(Input):
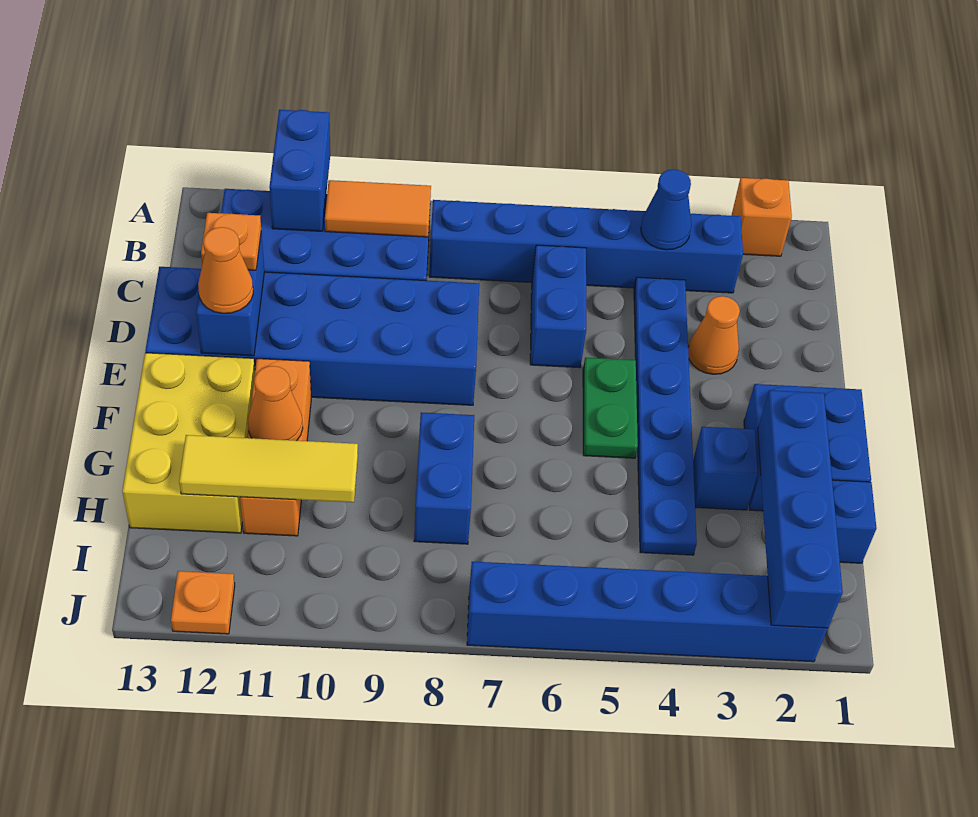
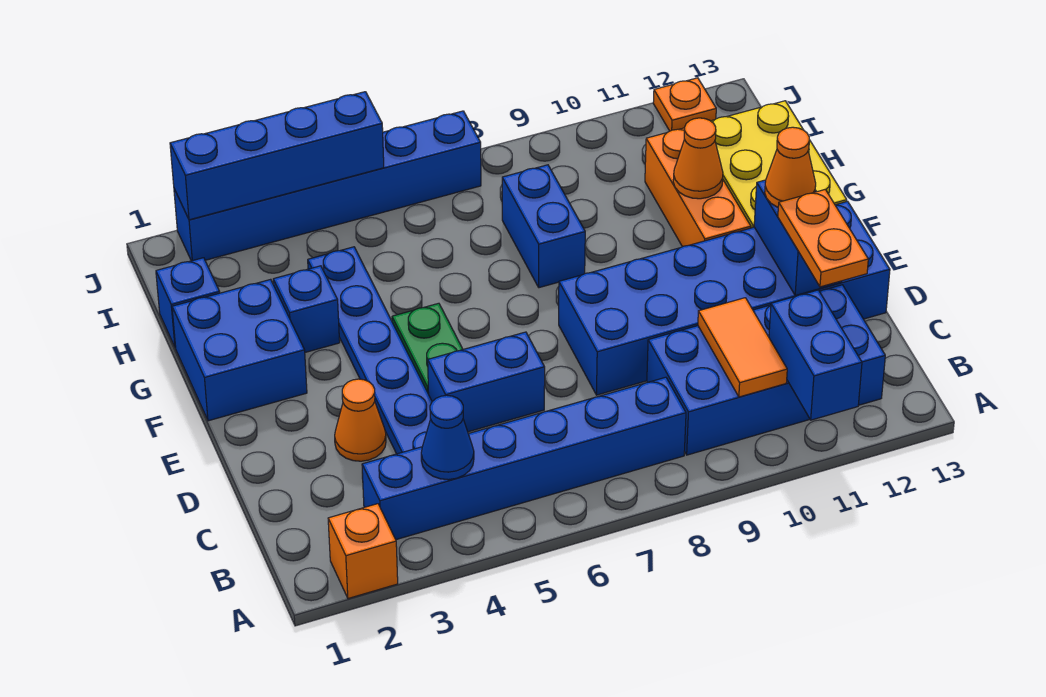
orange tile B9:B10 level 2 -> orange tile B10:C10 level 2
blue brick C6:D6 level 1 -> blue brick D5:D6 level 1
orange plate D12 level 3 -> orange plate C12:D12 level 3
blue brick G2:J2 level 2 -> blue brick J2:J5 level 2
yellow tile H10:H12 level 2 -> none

(Your instructions): This task calls for an exact copy of the data above, without pictures.

(Solution below):
orange tile B9:B10 level 2 -> orange tile B10:C10 level 2
blue brick C6:D6 level 1 -> blue brick D5:D6 level 1
orange plate D12 level 3 -> orange plate C12:D12 level 3
blue brick G2:J2 level 2 -> blue brick J2:J5 level 2
yellow tile H10:H12 level 2 -> none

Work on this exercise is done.